[Stored records]
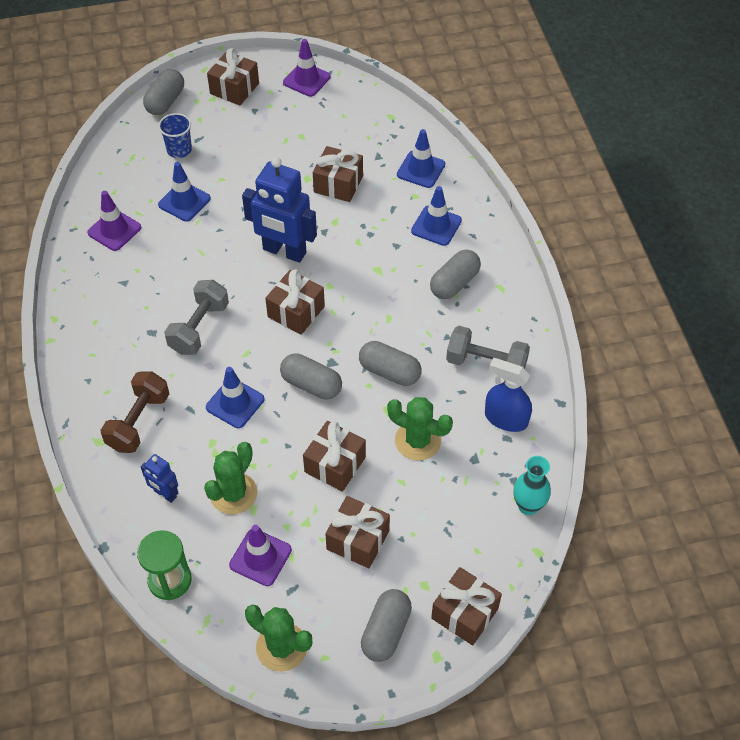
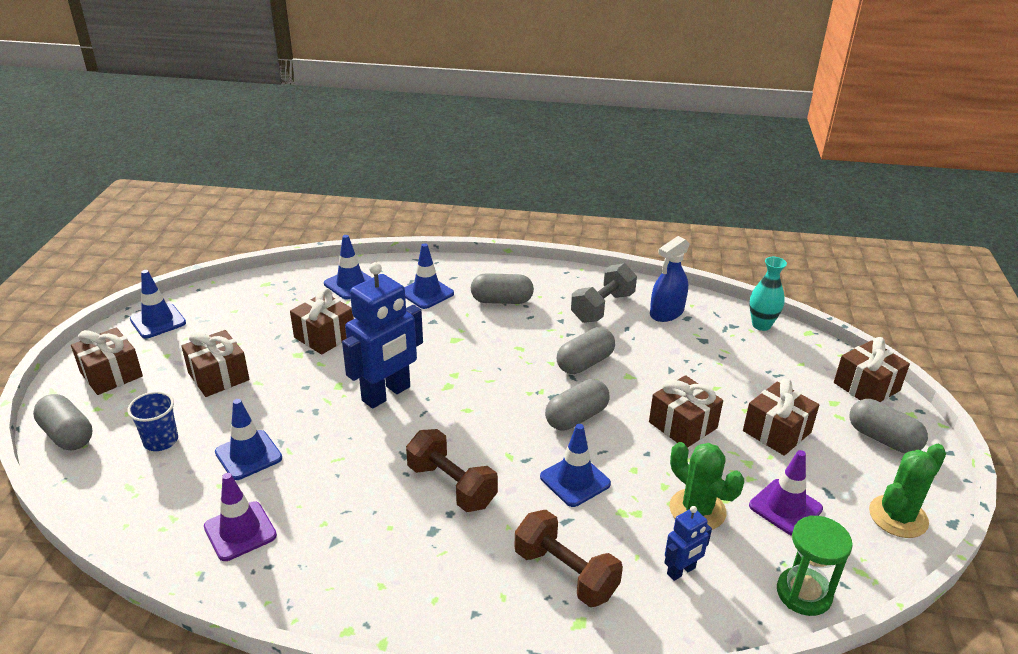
camera: 70 degrees left, 20 degrees down
(199, 328) = (451, 486): grey dumbbell -> brown dumbbell
(296, 312) = (474, 405): brown gift -> brown gift (218, 376)
(306, 80) = (158, 321): purple traffic cone -> blue traffic cone
(417, 441) = (672, 366): green cactus -> none
(454, 283) = (502, 301): grey capsule -> grey capsule turned 60 degrees counterclockwise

What you are asked to do
Please output exactly the lines from the one containing "(306, 80) = (158, 321): purple" through the end of the records, both included.

Solution
(306, 80) = (158, 321): purple traffic cone -> blue traffic cone
(417, 441) = (672, 366): green cactus -> none
(454, 283) = (502, 301): grey capsule -> grey capsule turned 60 degrees counterclockwise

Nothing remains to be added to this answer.